The task:
Please keep pictures out of the copy, and print exactly the lines from the one containing "R104: 68k (DGND, RESET) -> 68k (5V, DGND)" through the end of the records.

──────── Exercise data ────────

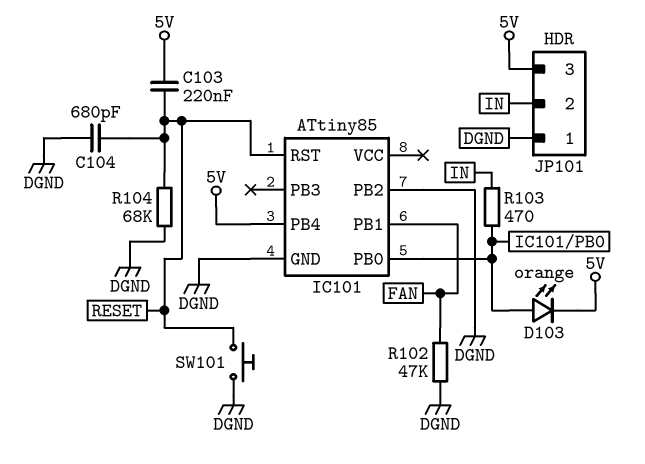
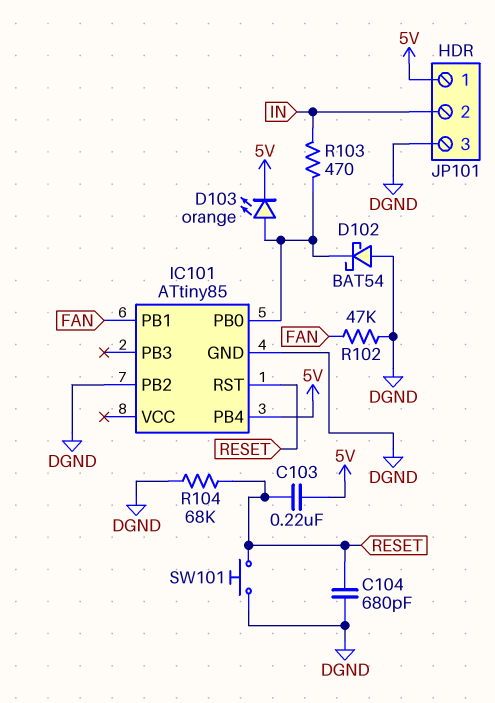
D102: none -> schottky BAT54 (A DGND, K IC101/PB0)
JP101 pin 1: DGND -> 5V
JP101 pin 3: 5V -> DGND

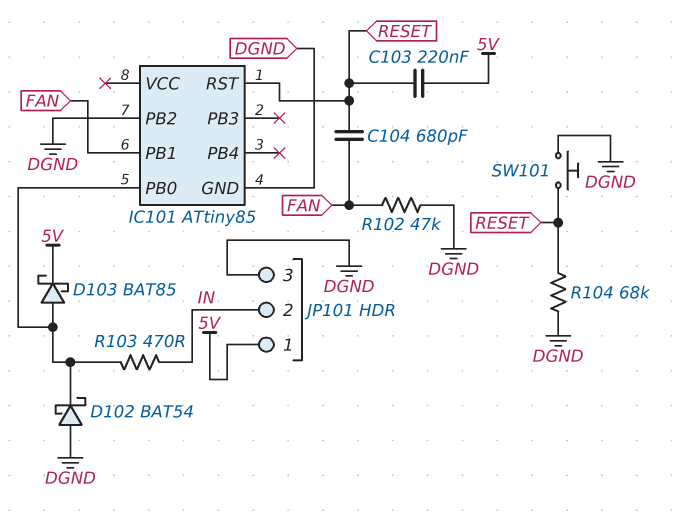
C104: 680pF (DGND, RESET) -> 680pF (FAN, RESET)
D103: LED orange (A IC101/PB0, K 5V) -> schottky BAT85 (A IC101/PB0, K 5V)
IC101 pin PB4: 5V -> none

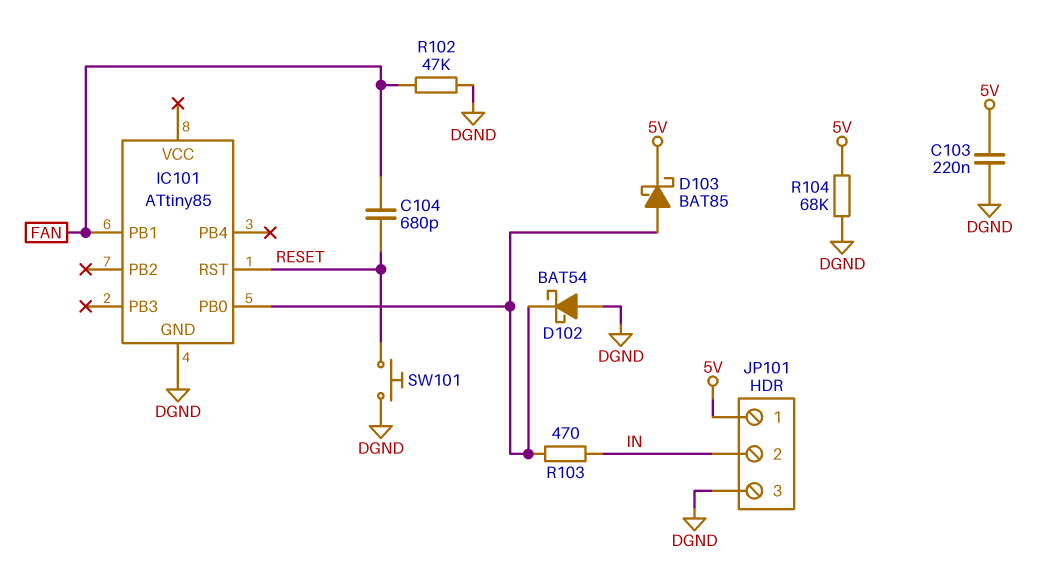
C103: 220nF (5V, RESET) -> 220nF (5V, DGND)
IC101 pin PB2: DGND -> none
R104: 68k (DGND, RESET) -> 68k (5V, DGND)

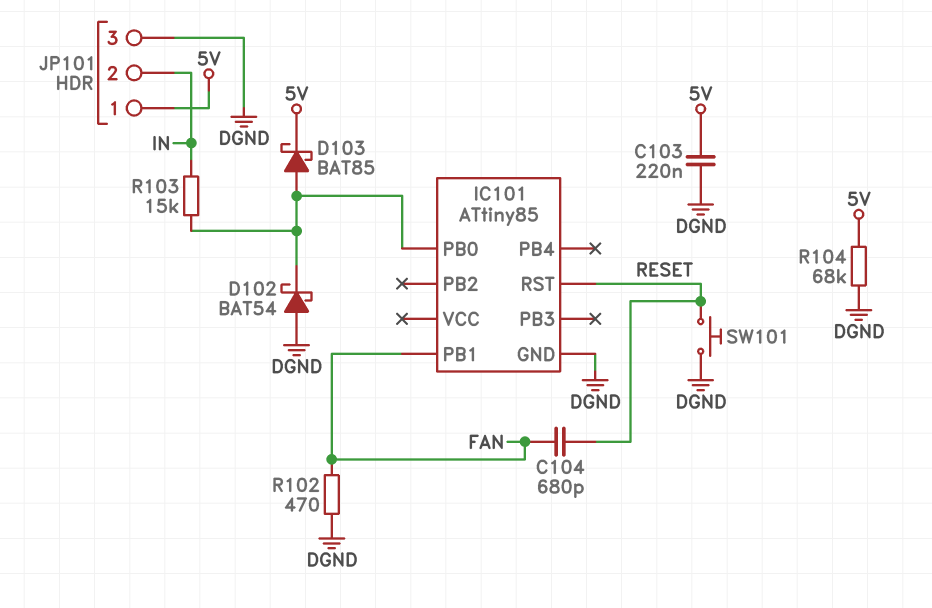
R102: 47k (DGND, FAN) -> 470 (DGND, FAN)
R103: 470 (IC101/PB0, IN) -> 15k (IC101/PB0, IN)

────────

Your response:
R104: 68k (DGND, RESET) -> 68k (5V, DGND)

R102: 47k (DGND, FAN) -> 470 (DGND, FAN)
R103: 470 (IC101/PB0, IN) -> 15k (IC101/PB0, IN)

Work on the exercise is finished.